= ASSIGNED TASK =
The lines to repeat are those below from the one containing "pos1: [203, 138, 233, 220]" down to the one containing "before: orange fish", both included; reproduce them exactly and nothing else.

Data entries
——————————
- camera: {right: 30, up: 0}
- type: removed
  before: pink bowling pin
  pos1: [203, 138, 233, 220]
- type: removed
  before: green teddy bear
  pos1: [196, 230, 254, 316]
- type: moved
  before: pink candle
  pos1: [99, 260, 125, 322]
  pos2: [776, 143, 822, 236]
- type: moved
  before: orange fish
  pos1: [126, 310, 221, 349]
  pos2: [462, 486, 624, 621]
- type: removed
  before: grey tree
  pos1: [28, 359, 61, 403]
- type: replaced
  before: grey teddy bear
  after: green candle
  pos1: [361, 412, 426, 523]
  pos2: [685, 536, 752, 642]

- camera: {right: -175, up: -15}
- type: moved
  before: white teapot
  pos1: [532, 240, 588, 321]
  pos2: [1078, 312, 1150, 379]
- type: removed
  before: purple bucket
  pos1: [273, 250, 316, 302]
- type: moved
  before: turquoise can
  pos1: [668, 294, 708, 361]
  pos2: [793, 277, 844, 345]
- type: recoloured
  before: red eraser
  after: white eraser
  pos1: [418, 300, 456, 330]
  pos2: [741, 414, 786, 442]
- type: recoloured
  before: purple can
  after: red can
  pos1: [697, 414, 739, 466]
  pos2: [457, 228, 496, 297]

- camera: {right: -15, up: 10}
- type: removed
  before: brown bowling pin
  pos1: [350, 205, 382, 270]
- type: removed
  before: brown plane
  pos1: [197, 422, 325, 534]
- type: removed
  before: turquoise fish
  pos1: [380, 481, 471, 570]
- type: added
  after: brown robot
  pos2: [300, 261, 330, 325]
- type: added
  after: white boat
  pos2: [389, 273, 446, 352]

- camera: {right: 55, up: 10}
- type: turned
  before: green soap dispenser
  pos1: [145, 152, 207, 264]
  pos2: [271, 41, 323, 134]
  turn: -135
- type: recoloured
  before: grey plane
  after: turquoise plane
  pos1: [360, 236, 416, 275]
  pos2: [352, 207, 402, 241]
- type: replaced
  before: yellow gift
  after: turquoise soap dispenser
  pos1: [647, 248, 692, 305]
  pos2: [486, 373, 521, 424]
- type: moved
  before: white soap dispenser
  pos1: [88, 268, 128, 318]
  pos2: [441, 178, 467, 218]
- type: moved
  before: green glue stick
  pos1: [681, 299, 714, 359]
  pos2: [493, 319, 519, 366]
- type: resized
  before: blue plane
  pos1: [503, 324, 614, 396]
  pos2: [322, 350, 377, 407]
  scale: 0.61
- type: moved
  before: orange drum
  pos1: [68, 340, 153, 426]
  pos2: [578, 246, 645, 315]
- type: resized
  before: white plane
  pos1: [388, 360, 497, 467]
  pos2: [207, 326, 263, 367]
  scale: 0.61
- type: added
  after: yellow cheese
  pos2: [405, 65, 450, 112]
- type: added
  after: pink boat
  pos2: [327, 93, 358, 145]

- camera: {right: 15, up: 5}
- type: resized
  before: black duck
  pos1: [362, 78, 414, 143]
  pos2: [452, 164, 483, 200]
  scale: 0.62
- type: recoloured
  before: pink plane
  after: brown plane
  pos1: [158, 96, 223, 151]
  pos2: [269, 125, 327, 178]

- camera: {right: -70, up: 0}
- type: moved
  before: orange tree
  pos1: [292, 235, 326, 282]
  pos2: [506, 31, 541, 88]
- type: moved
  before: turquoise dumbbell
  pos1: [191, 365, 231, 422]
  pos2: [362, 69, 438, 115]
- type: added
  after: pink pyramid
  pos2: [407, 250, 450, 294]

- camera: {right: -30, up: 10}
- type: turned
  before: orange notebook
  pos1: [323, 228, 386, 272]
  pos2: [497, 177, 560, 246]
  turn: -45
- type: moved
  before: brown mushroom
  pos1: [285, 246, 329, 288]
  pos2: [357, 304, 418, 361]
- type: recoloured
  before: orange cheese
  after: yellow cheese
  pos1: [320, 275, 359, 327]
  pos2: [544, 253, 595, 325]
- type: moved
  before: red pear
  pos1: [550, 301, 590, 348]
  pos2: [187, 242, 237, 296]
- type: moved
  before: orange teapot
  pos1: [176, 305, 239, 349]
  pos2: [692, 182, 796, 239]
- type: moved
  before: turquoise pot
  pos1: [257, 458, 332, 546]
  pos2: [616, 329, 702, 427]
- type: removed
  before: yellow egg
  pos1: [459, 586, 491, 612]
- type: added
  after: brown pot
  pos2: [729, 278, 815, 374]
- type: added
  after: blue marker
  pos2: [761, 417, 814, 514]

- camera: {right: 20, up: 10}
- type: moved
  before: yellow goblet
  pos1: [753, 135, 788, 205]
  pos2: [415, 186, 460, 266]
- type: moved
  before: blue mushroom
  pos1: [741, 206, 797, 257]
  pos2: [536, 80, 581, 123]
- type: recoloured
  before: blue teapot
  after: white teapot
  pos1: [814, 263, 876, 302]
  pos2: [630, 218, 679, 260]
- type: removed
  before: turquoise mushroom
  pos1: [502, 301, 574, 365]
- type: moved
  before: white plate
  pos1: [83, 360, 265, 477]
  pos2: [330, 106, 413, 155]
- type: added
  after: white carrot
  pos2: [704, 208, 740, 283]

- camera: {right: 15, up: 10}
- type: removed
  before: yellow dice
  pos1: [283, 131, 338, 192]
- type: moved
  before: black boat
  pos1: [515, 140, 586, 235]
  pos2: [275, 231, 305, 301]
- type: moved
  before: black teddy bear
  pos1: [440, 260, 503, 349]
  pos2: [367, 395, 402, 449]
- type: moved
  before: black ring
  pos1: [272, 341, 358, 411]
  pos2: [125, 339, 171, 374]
——————————
= COMPLETED EXERCISE =
  pos1: [203, 138, 233, 220]
- type: removed
  before: green teddy bear
  pos1: [196, 230, 254, 316]
- type: moved
  before: pink candle
  pos1: [99, 260, 125, 322]
  pos2: [776, 143, 822, 236]
- type: moved
  before: orange fish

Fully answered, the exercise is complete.